Information given »
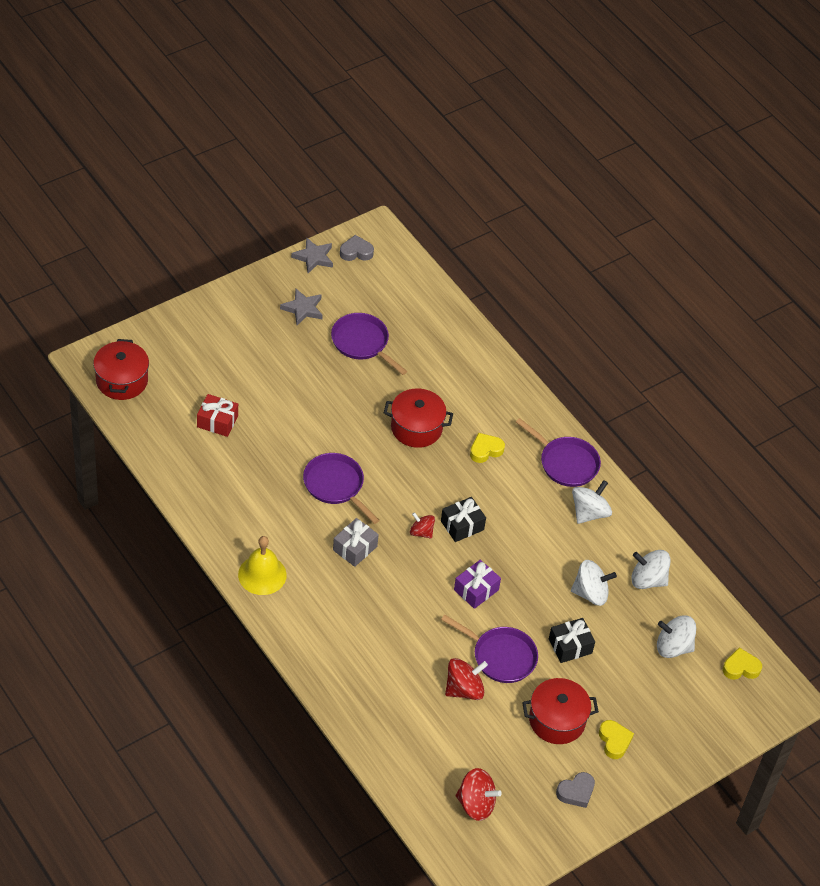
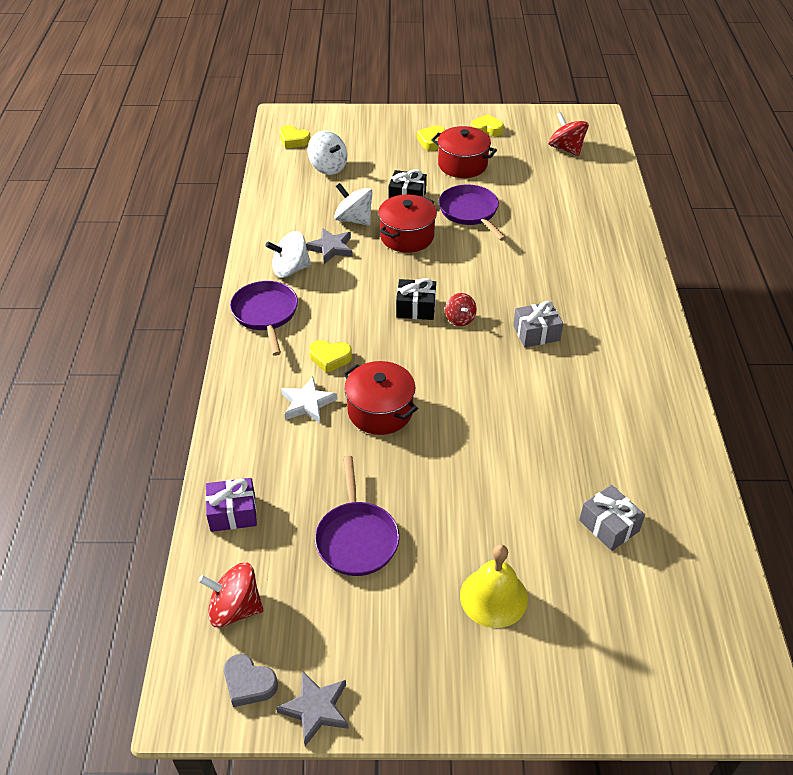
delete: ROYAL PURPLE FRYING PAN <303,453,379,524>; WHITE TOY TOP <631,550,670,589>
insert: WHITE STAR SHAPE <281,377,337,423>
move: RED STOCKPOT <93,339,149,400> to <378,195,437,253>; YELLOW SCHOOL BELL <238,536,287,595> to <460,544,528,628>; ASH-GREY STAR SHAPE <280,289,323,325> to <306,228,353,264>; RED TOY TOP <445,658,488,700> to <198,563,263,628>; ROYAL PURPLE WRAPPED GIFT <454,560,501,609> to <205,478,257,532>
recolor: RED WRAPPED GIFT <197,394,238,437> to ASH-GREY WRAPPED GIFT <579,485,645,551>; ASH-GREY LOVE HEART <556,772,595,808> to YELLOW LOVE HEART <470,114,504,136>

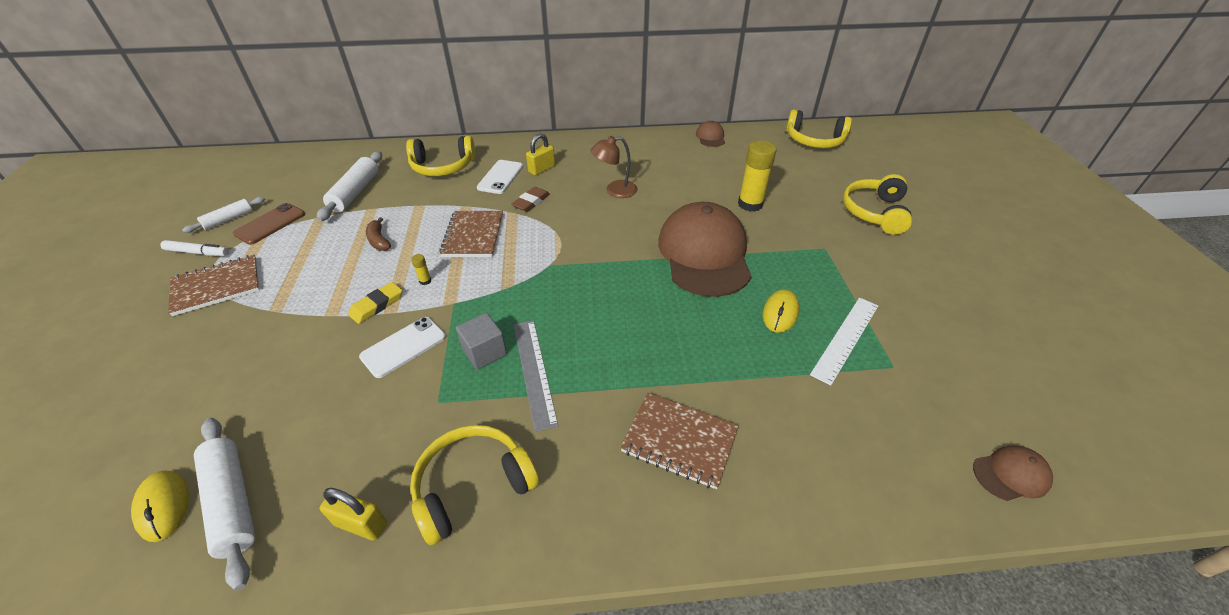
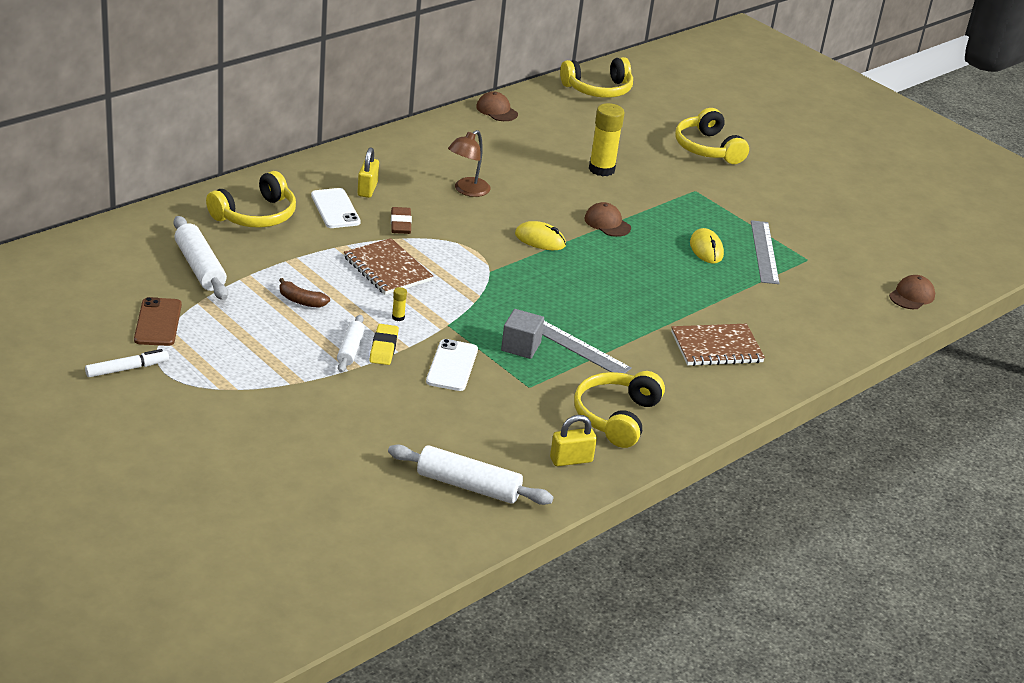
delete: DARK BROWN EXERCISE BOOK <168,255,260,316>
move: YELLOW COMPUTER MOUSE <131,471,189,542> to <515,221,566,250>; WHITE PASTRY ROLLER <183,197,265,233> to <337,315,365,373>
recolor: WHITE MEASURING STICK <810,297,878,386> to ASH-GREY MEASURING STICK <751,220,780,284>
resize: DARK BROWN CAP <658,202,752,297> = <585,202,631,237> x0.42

Task requirements »
Return all records above verbatim without their pictures.

Response box »
delete: ROYAL PURPLE FRYING PAN <303,453,379,524>; WHITE TOY TOP <631,550,670,589>
insert: WHITE STAR SHAPE <281,377,337,423>
move: RED STOCKPOT <93,339,149,400> to <378,195,437,253>; YELLOW SCHOOL BELL <238,536,287,595> to <460,544,528,628>; ASH-GREY STAR SHAPE <280,289,323,325> to <306,228,353,264>; RED TOY TOP <445,658,488,700> to <198,563,263,628>; ROYAL PURPLE WRAPPED GIFT <454,560,501,609> to <205,478,257,532>
recolor: RED WRAPPED GIFT <197,394,238,437> to ASH-GREY WRAPPED GIFT <579,485,645,551>; ASH-GREY LOVE HEART <556,772,595,808> to YELLOW LOVE HEART <470,114,504,136>

delete: DARK BROWN EXERCISE BOOK <168,255,260,316>
move: YELLOW COMPUTER MOUSE <131,471,189,542> to <515,221,566,250>; WHITE PASTRY ROLLER <183,197,265,233> to <337,315,365,373>
recolor: WHITE MEASURING STICK <810,297,878,386> to ASH-GREY MEASURING STICK <751,220,780,284>
resize: DARK BROWN CAP <658,202,752,297> = <585,202,631,237> x0.42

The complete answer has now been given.